From first line to last, print the records exactly, but leave out the pictures.

» **Remote sensing object lists**:
──────────────────────────────

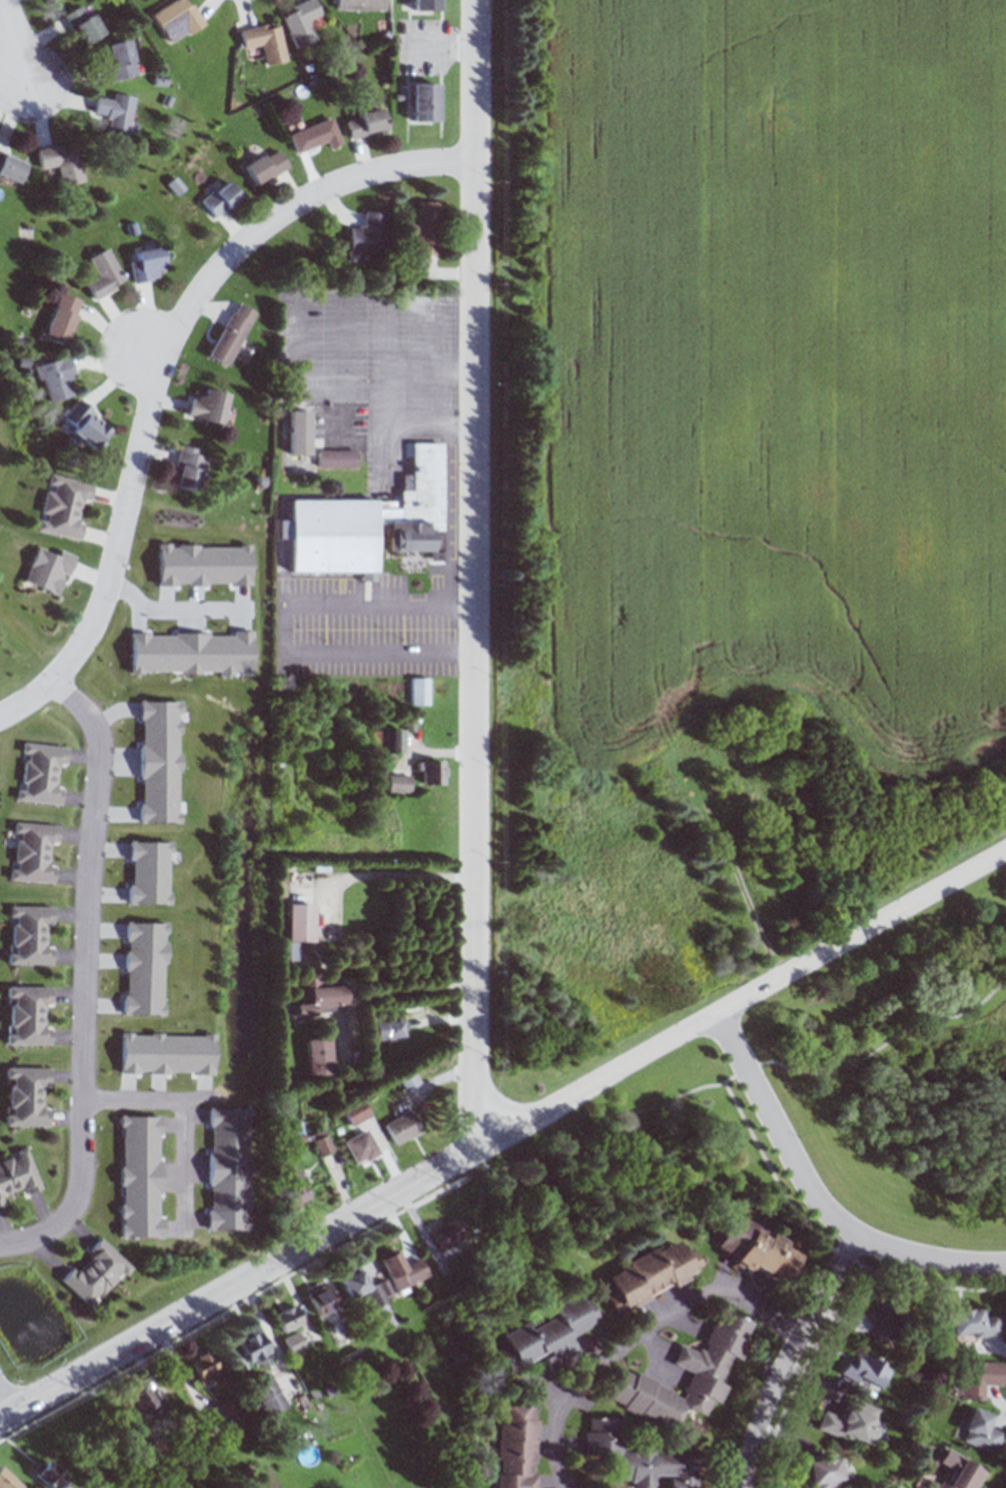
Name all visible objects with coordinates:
building: (360, 5)
building: (425, 5)
building: (177, 19)
building: (301, 22)
building: (83, 23)
building: (265, 40)
road: (9, 42)
building: (119, 60)
building: (424, 101)
building: (116, 112)
building: (366, 123)
building: (315, 135)
building: (63, 162)
building: (266, 165)
building: (11, 166)
building: (220, 198)
building: (428, 228)
building: (368, 236)
park: (37, 238)
building: (147, 264)
building: (105, 273)
building: (63, 318)
building: (232, 333)
road: (164, 364)
building: (57, 379)
building: (208, 405)
building: (87, 424)
building: (298, 431)
building: (337, 458)
building: (190, 468)
crop: (734, 494)
building: (64, 506)
building: (371, 522)
building: (50, 570)
road: (475, 574)
building: (419, 691)
building: (388, 740)
building: (433, 772)
building: (40, 773)
building: (399, 783)
building: (32, 852)
building: (300, 923)
building: (28, 934)
road: (90, 964)
road: (391, 989)
building: (322, 997)
road: (741, 999)
building: (27, 1015)
building: (391, 1030)
building: (318, 1057)
park: (903, 1070)
building: (408, 1080)
building: (26, 1096)
building: (355, 1112)
building: (402, 1127)
building: (361, 1147)
road: (496, 1170)
building: (18, 1174)
building: (291, 1186)
road: (819, 1193)
building: (447, 1233)
road: (826, 1241)
building: (757, 1249)
building: (402, 1269)
building: (96, 1273)
building: (651, 1275)
road: (238, 1285)
building: (364, 1287)
building: (320, 1299)
building: (288, 1318)
building: (888, 1321)
building: (970, 1322)
building: (549, 1336)
road: (638, 1336)
building: (294, 1342)
building: (251, 1345)
road: (792, 1355)
building: (204, 1366)
building: (703, 1367)
building: (866, 1371)
building: (978, 1378)
building: (268, 1394)
building: (143, 1401)
building: (233, 1413)
road: (2, 1414)
building: (852, 1423)
building: (979, 1432)
building: (517, 1447)
building: (639, 1457)
building: (819, 1471)
building: (958, 1471)
building: (46, 1473)
building: (7, 1481)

──────────────────────────────

» **Response area**:
Name all visible objects with coordinates:
building: (360, 5)
building: (425, 5)
building: (177, 19)
building: (301, 22)
building: (83, 23)
building: (265, 40)
road: (9, 42)
building: (119, 60)
building: (424, 101)
building: (116, 112)
building: (366, 123)
building: (315, 135)
building: (63, 162)
building: (266, 165)
building: (11, 166)
building: (220, 198)
building: (428, 228)
building: (368, 236)
park: (37, 238)
building: (147, 264)
building: (105, 273)
building: (63, 318)
building: (232, 333)
road: (164, 364)
building: (57, 379)
building: (208, 405)
building: (87, 424)
building: (298, 431)
building: (337, 458)
building: (190, 468)
crop: (734, 494)
building: (64, 506)
building: (371, 522)
building: (50, 570)
road: (475, 574)
building: (419, 691)
building: (388, 740)
building: (433, 772)
building: (40, 773)
building: (399, 783)
building: (32, 852)
building: (300, 923)
building: (28, 934)
road: (90, 964)
road: (391, 989)
building: (322, 997)
road: (741, 999)
building: (27, 1015)
building: (391, 1030)
building: (318, 1057)
park: (903, 1070)
building: (408, 1080)
building: (26, 1096)
building: (355, 1112)
building: (402, 1127)
building: (361, 1147)
road: (496, 1170)
building: (18, 1174)
building: (291, 1186)
road: (819, 1193)
building: (447, 1233)
road: (826, 1241)
building: (757, 1249)
building: (402, 1269)
building: (96, 1273)
building: (651, 1275)
road: (238, 1285)
building: (364, 1287)
building: (320, 1299)
building: (288, 1318)
building: (888, 1321)
building: (970, 1322)
building: (549, 1336)
road: (638, 1336)
building: (294, 1342)
building: (251, 1345)
road: (792, 1355)
building: (204, 1366)
building: (703, 1367)
building: (866, 1371)
building: (978, 1378)
building: (268, 1394)
building: (143, 1401)
building: (233, 1413)
road: (2, 1414)
building: (852, 1423)
building: (979, 1432)
building: (517, 1447)
building: (639, 1457)
building: (819, 1471)
building: (958, 1471)
building: (46, 1473)
building: (7, 1481)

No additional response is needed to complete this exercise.